> **About this exercise**:
Each line in the records below that has the word "none" should be copied.

> **Dataset extract**:
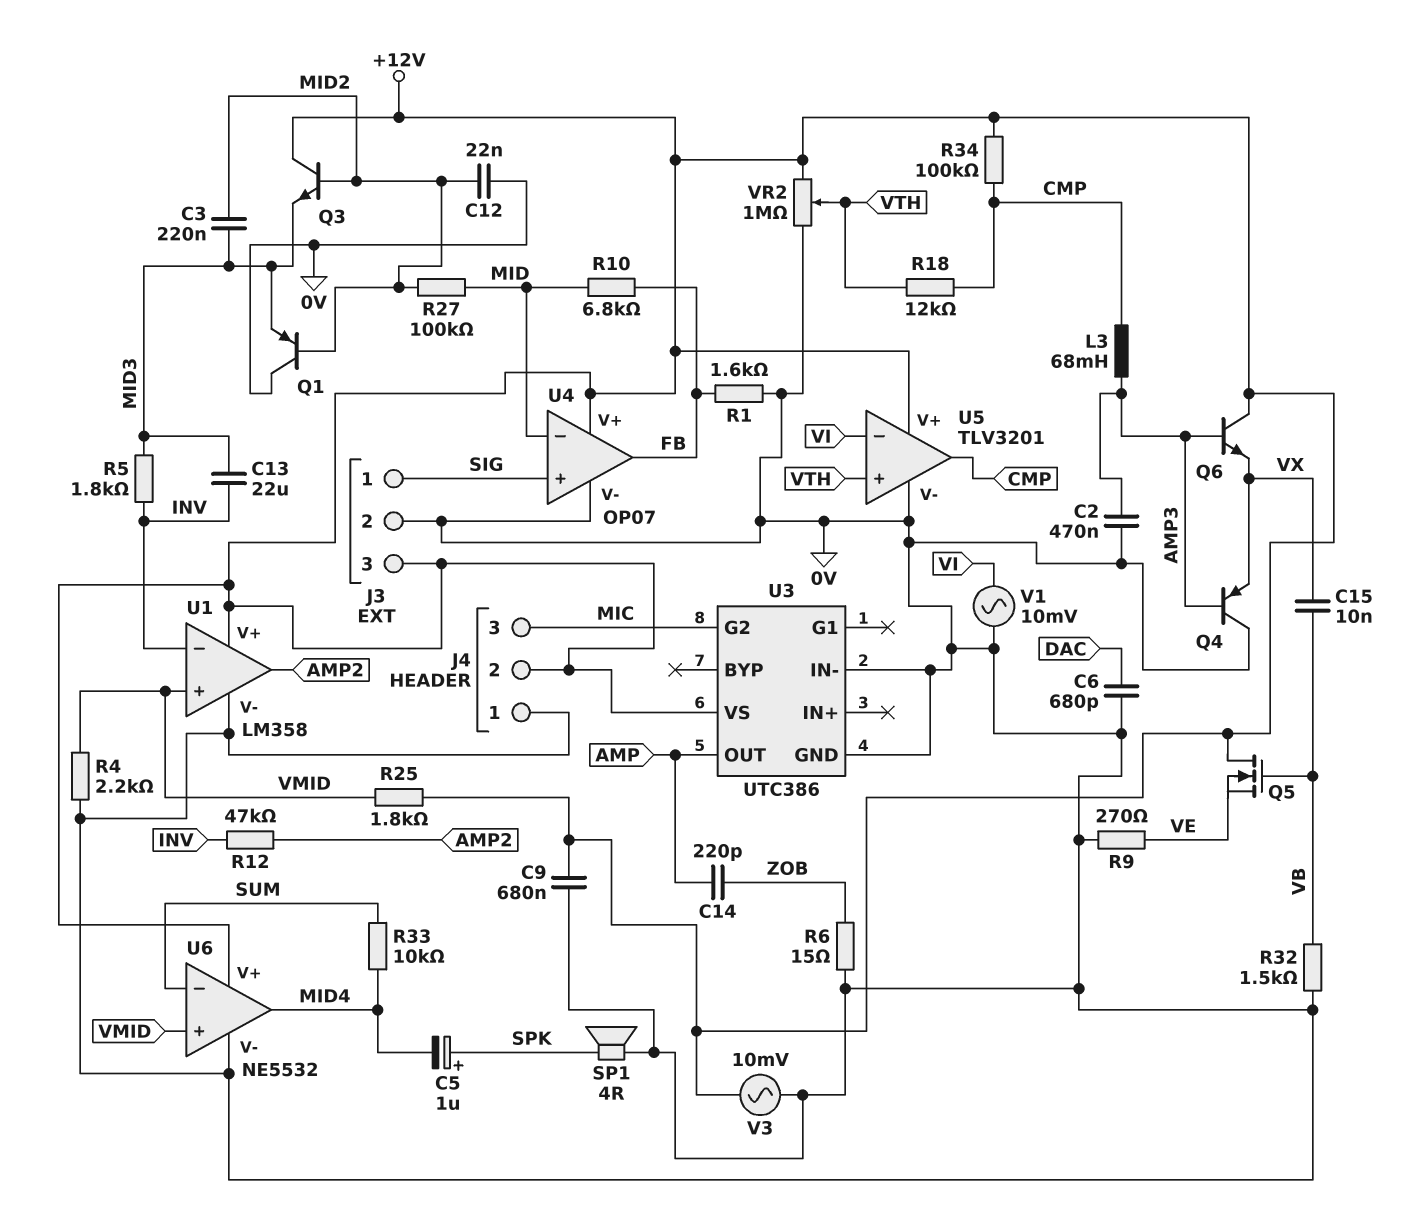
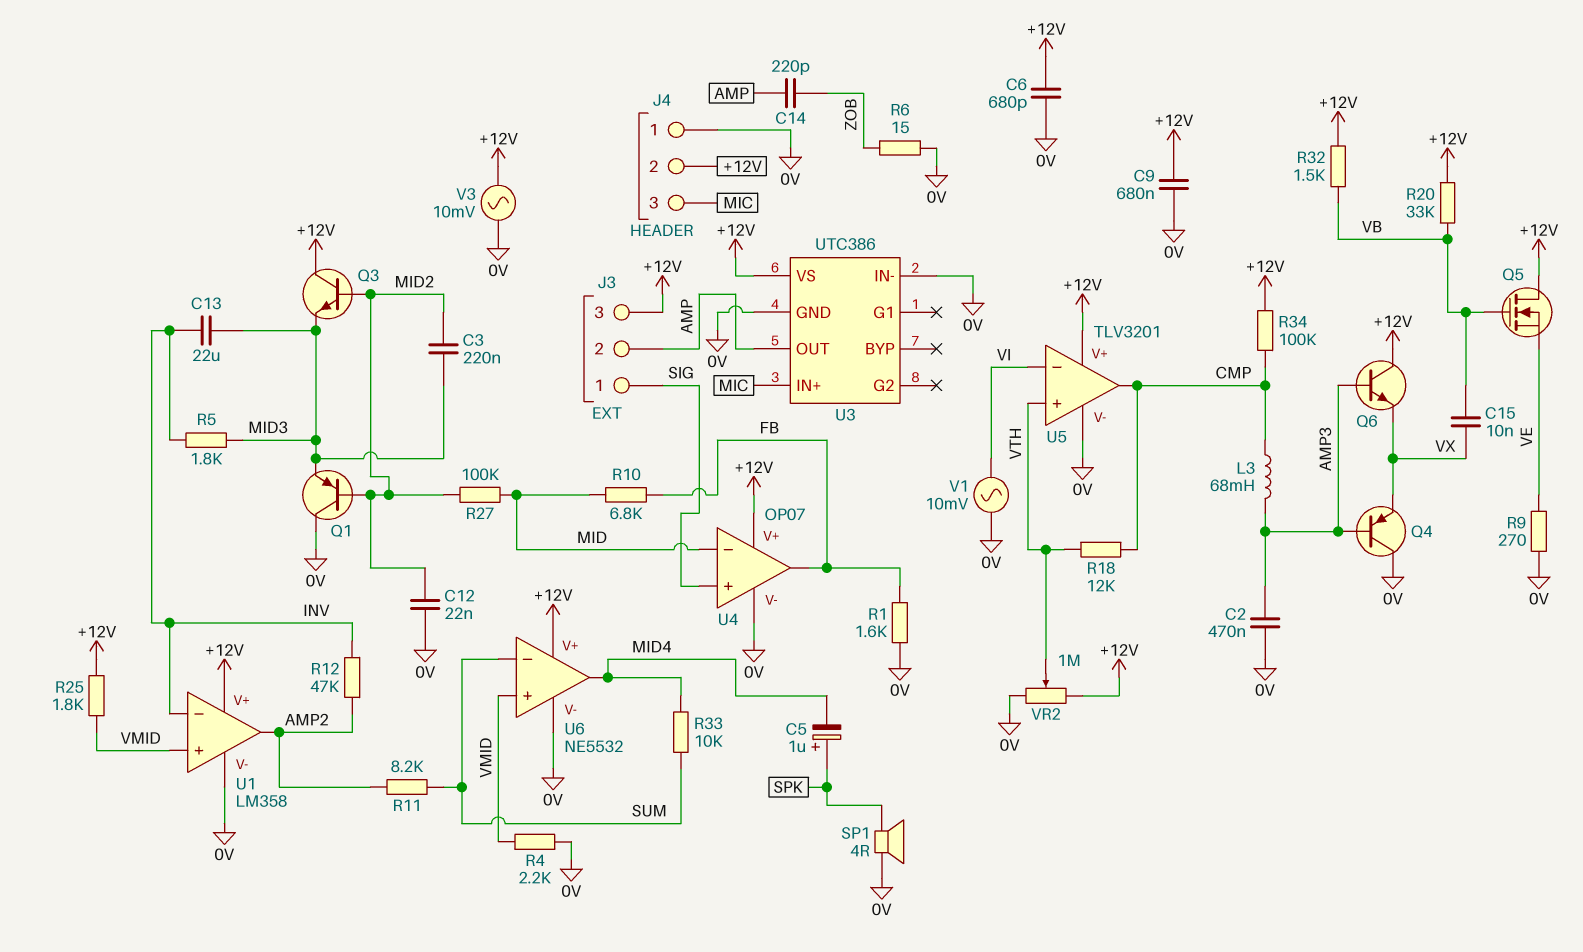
C6: 680pF (0V, DAC) -> 680pF (+12V, 0V)
J3 pin 2: 0V -> AMP
R11: none -> 8.2k (AMP2, SUM)
R20: none -> 33k (+12V, VB)
R32: 1.5k (0V, VB) -> 1.5k (+12V, VB)
U3 pin G2: MIC -> none
U3 pin IN+: none -> MIC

> **Answer space**:
R11: none -> 8.2k (AMP2, SUM)
R20: none -> 33k (+12V, VB)
U3 pin G2: MIC -> none
U3 pin IN+: none -> MIC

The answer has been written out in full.